** DATA FOR THE TASK follows **

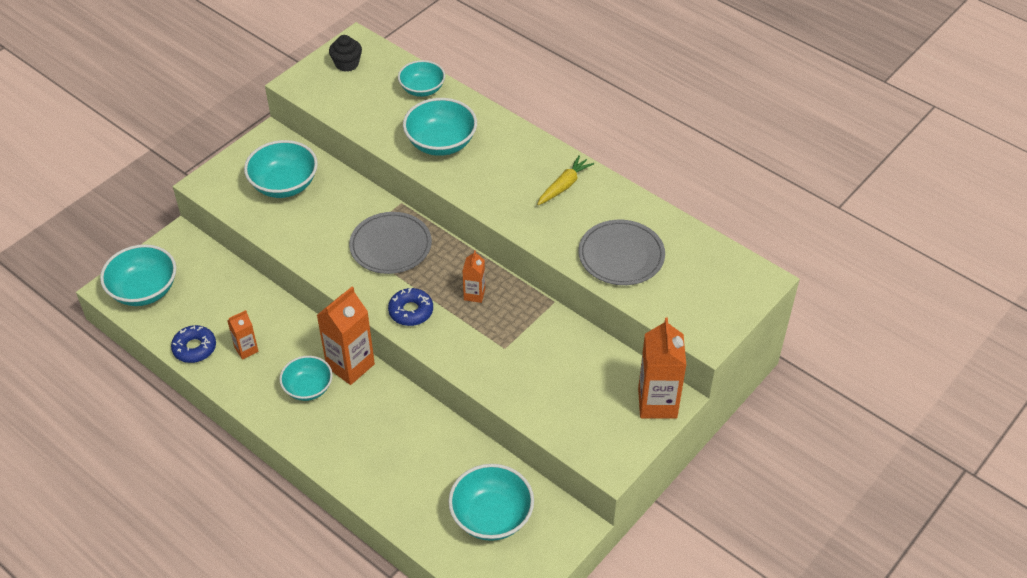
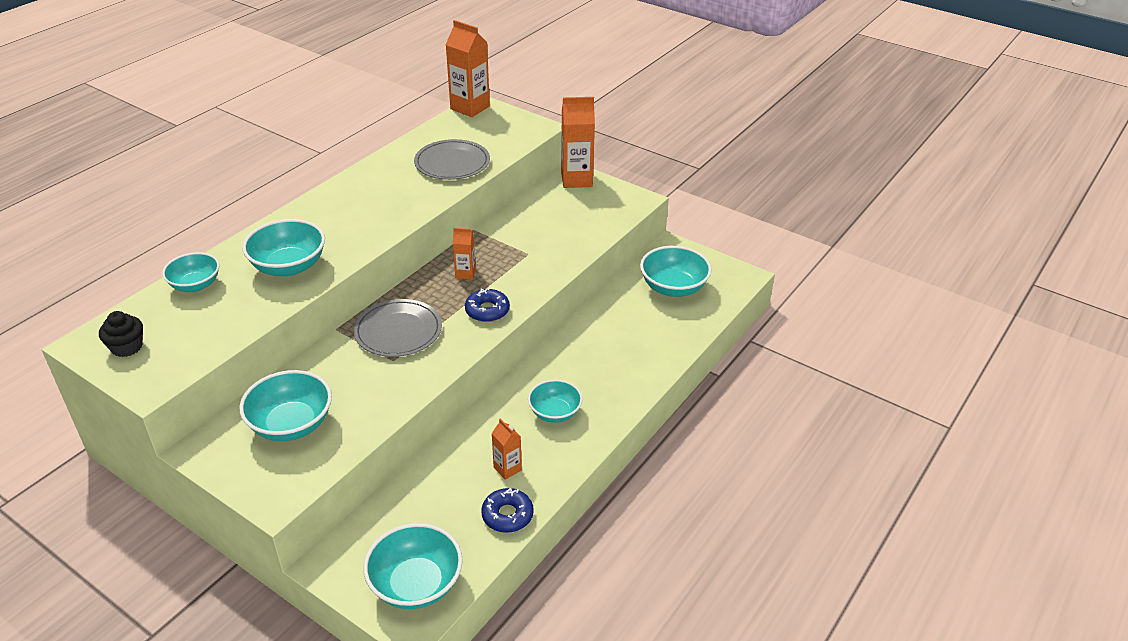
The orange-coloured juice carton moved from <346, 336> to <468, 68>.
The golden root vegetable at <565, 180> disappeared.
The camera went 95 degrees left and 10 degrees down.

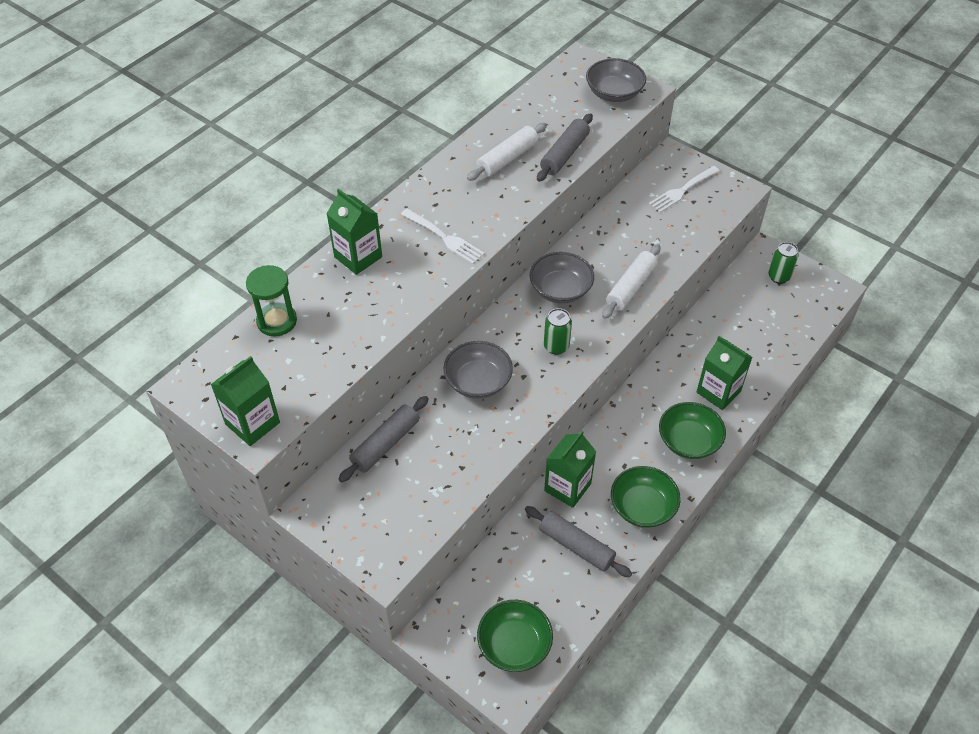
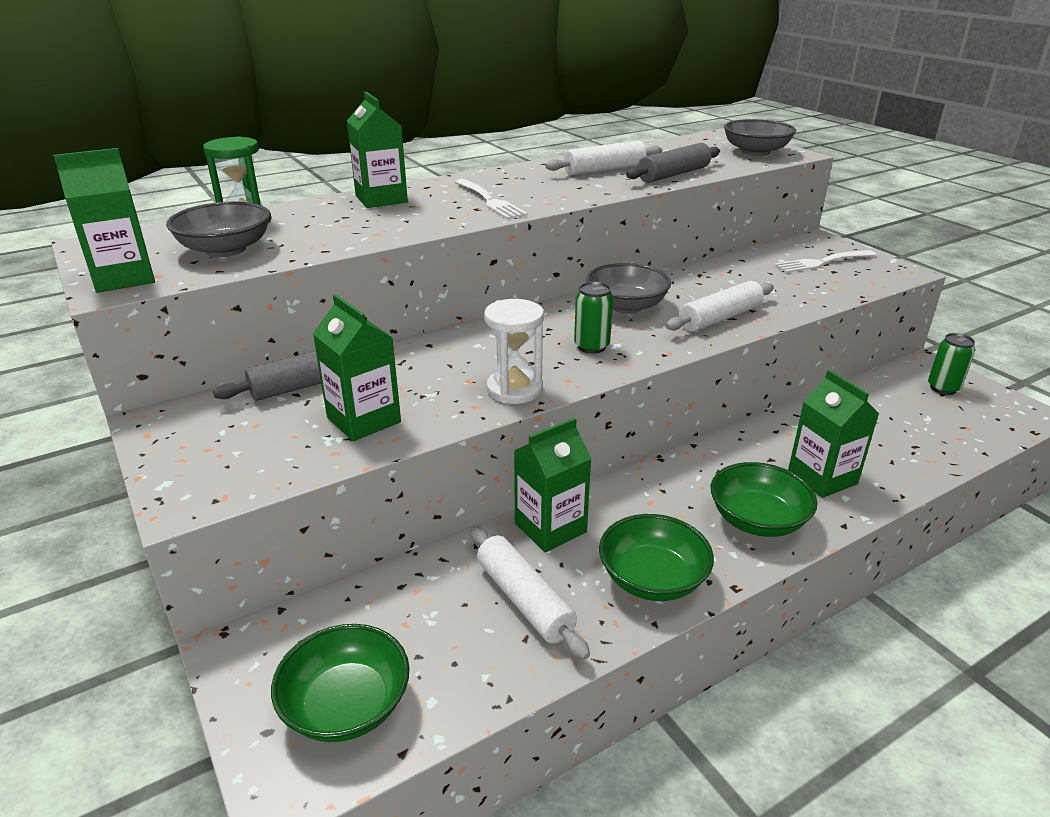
The gray serving bowl moved from <478, 370> to <218, 229>.
The gray rolling pin at <578, 541> became the pure white rolling pin at <530, 593>.
The emerald juice carton at <357, 367> appeared.
The pure white sand timer at <514, 351> appeared.
The camera went 20 degrees right and 20 degrees down.

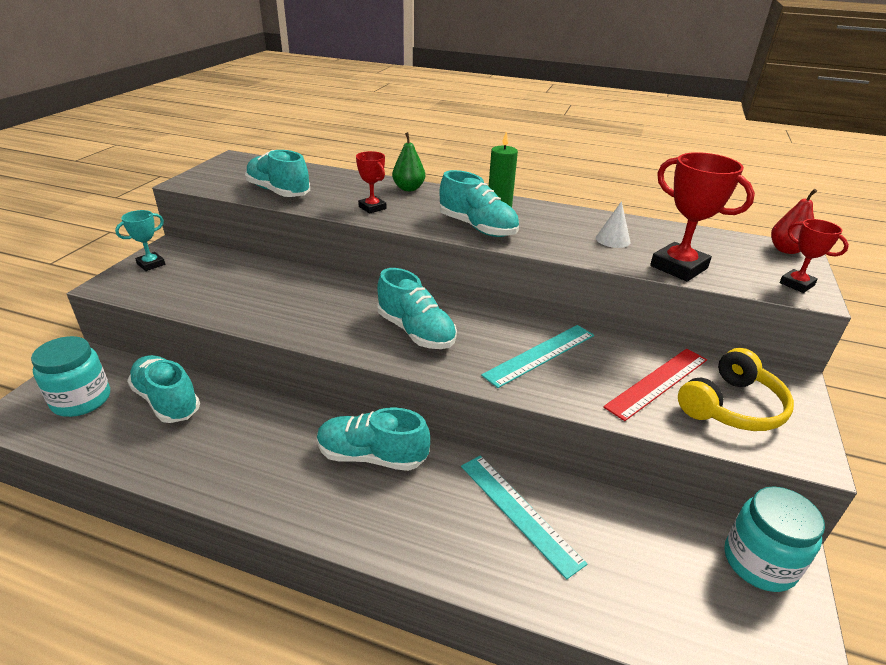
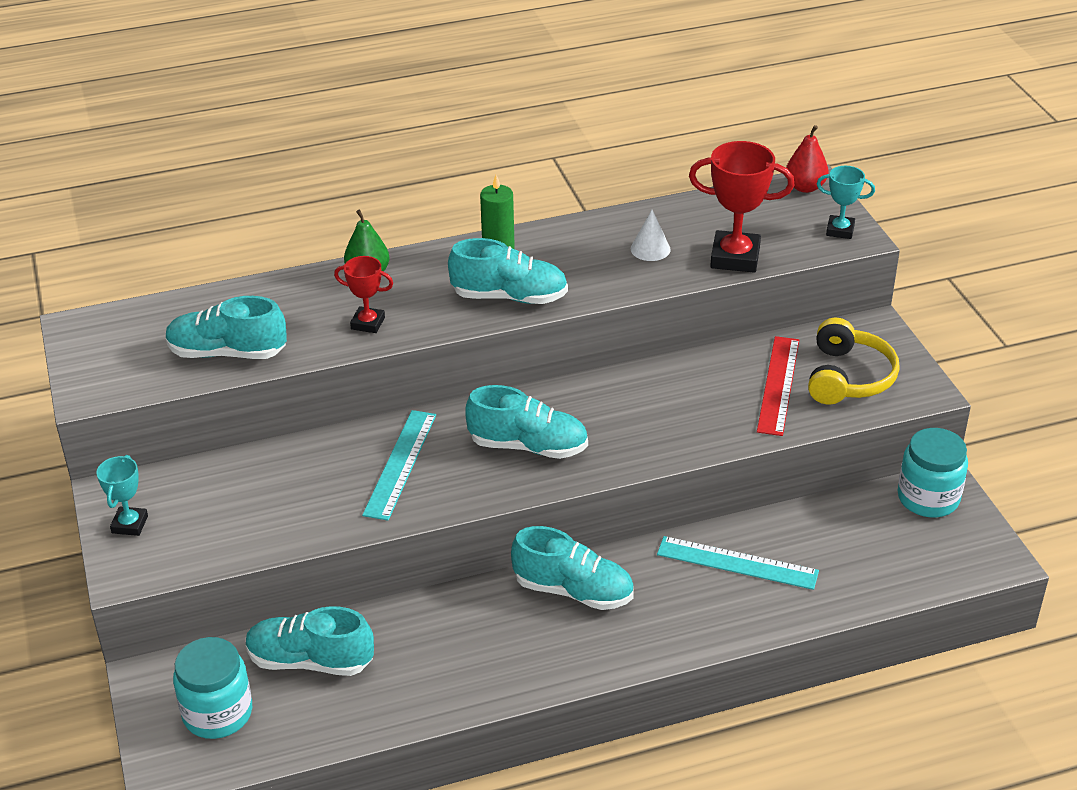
The aqua sneaker at <373, 439> turned 135 degrees counterclockwise.
The aqua straightedge moved from <537, 356> to <399, 465>.
The red award cup at <814, 256> became the aqua award cup at <846, 202>.
The camera went 35 degrees left and 5 degrees up.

** End of DATA FOR THE TASK **

ACTIVITY:
Only an exact copy is wanted: the lines from the opening of the material through the line that has "The golden root", minus any pictures.

ANSWER BELOW:
The orange-coloured juice carton moved from <346, 336> to <468, 68>.
The golden root vegetable at <565, 180> disappeared.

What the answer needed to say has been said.